_Work item_:
In the records below, find the line with "black light bulb: 2 -> 3" and the line with "white watering can: 3 -> 2". Print both exactly, along with every line between them, and no other line.

_Records for the exercise_:
::::::

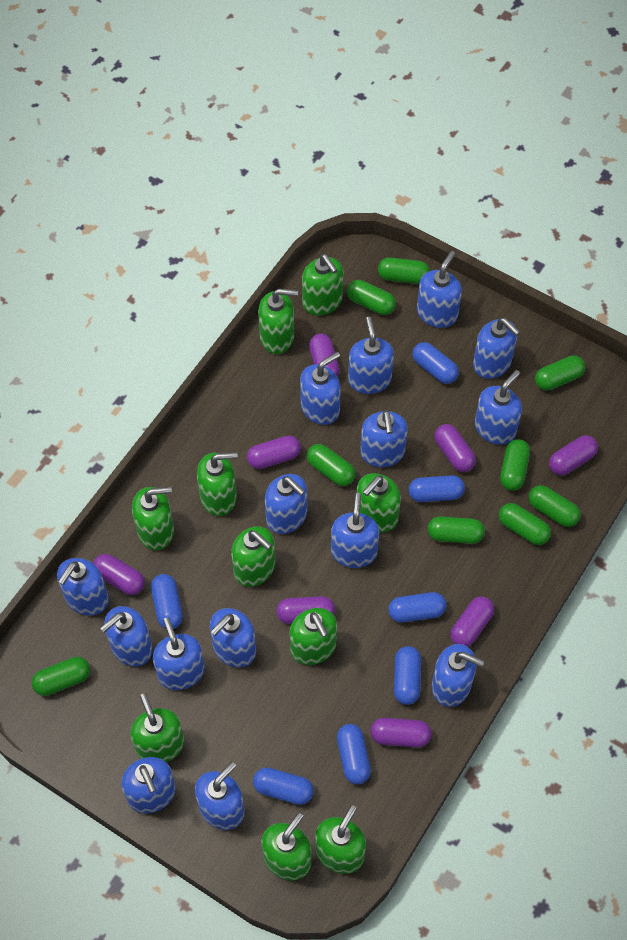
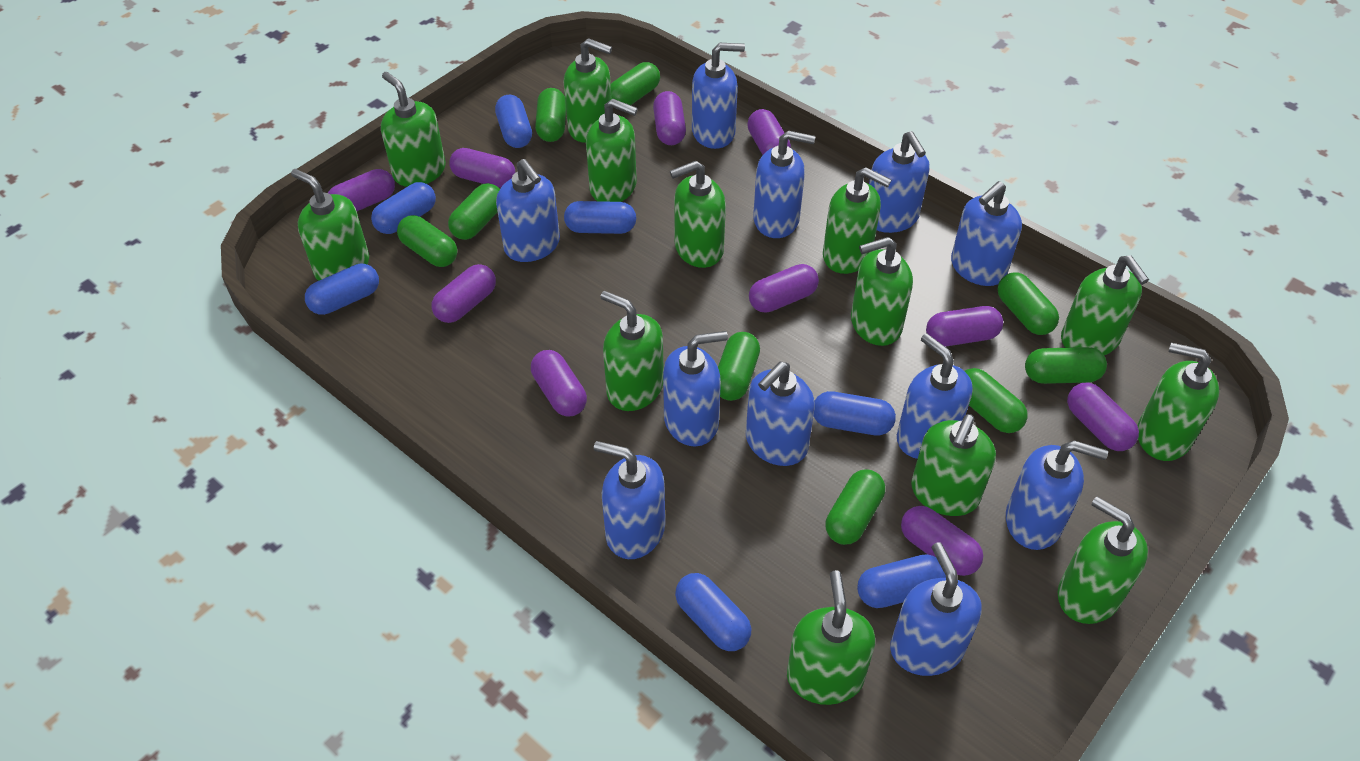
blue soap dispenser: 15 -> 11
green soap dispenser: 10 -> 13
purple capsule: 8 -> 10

::::::

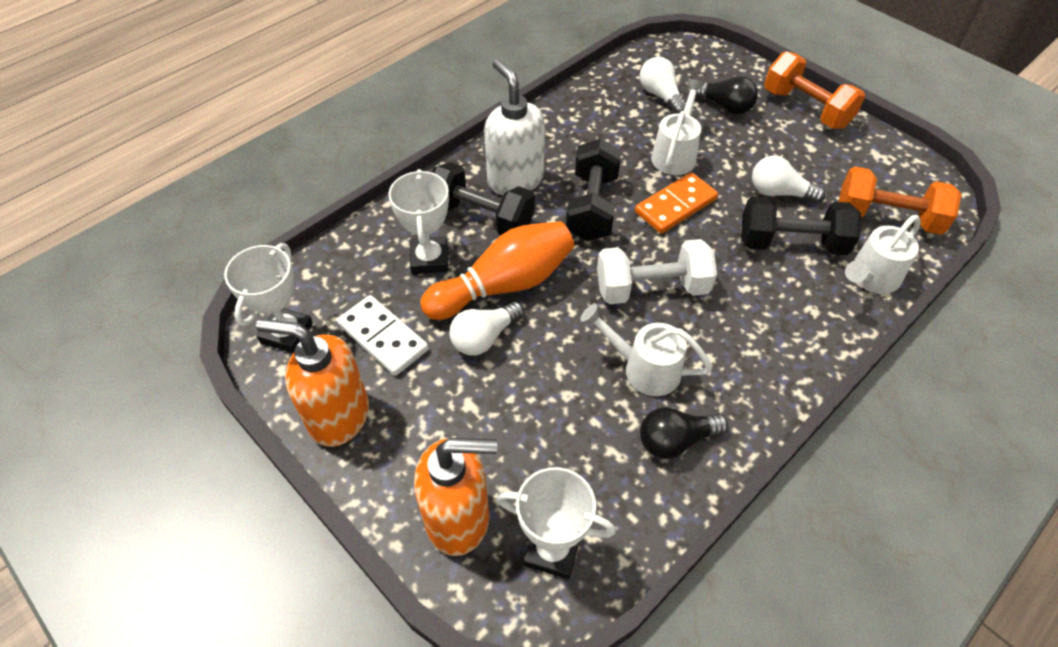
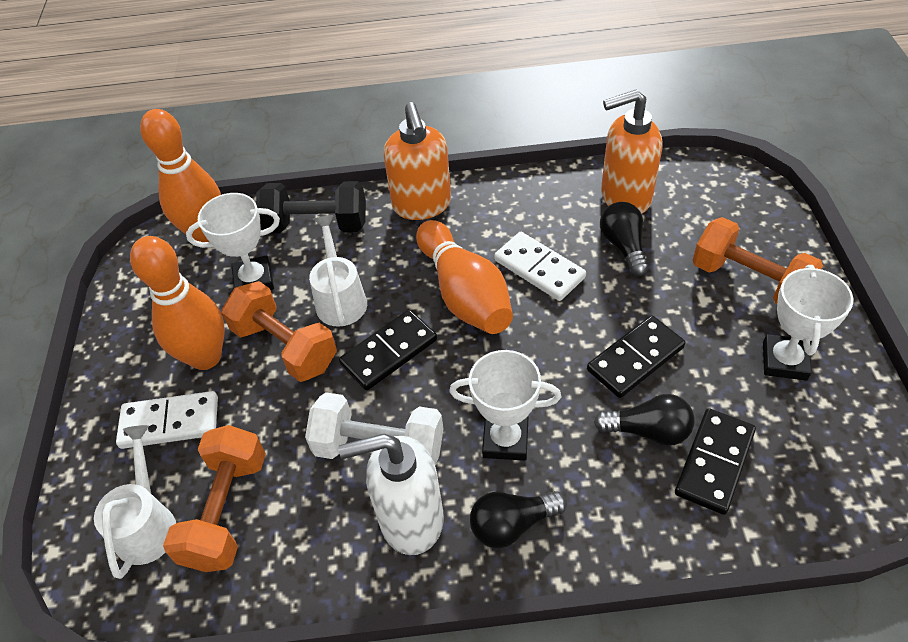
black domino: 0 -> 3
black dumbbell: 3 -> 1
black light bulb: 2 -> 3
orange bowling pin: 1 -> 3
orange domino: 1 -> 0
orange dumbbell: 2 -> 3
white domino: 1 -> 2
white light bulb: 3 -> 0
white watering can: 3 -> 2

::::::

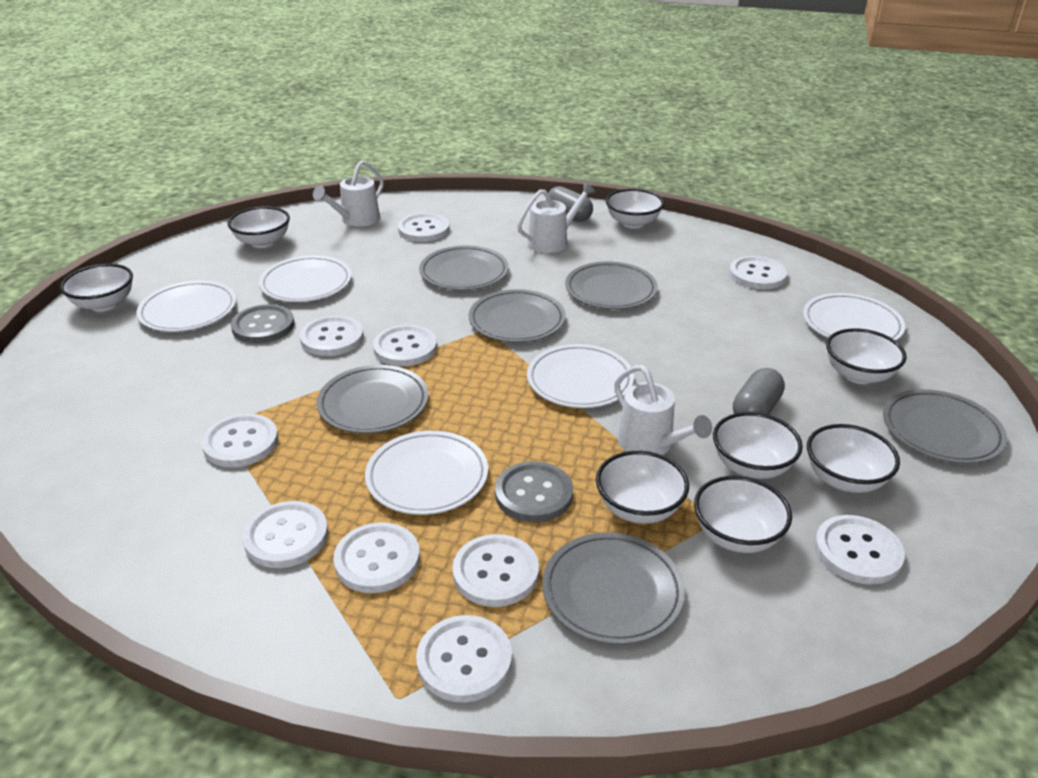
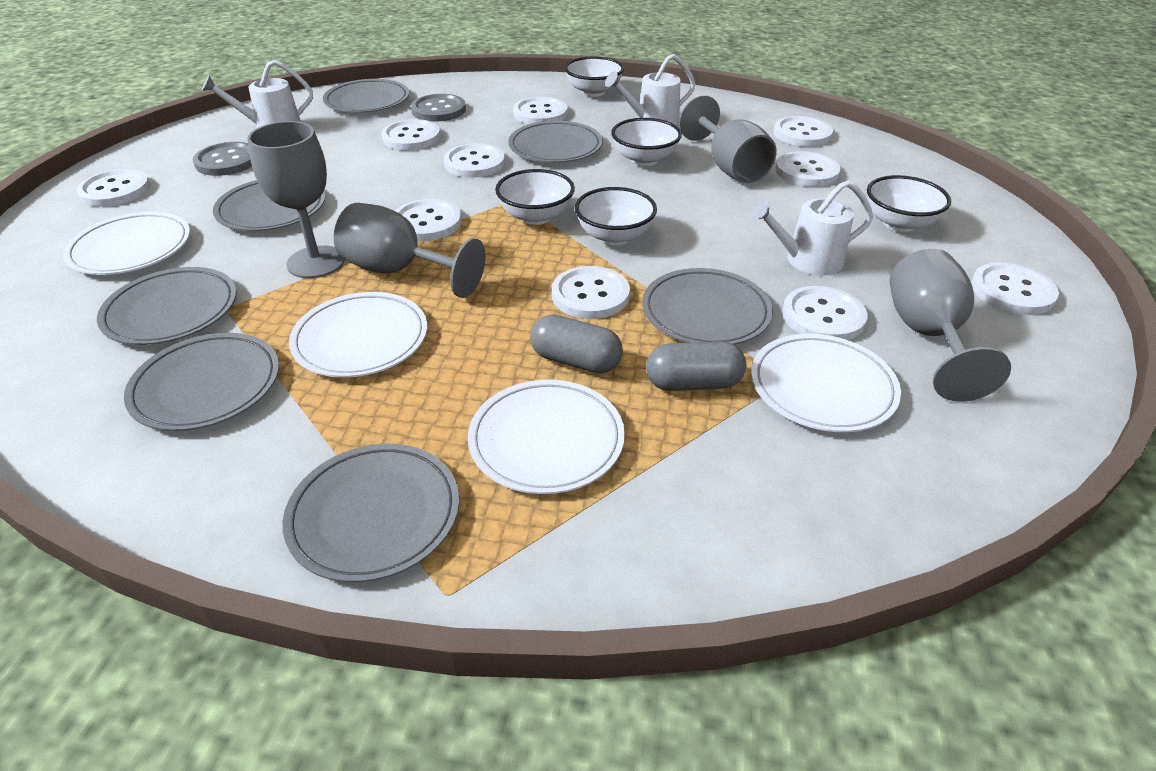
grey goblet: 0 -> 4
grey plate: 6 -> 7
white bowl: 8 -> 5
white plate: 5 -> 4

::::::

_Completed exercise_:
black light bulb: 2 -> 3
orange bowling pin: 1 -> 3
orange domino: 1 -> 0
orange dumbbell: 2 -> 3
white domino: 1 -> 2
white light bulb: 3 -> 0
white watering can: 3 -> 2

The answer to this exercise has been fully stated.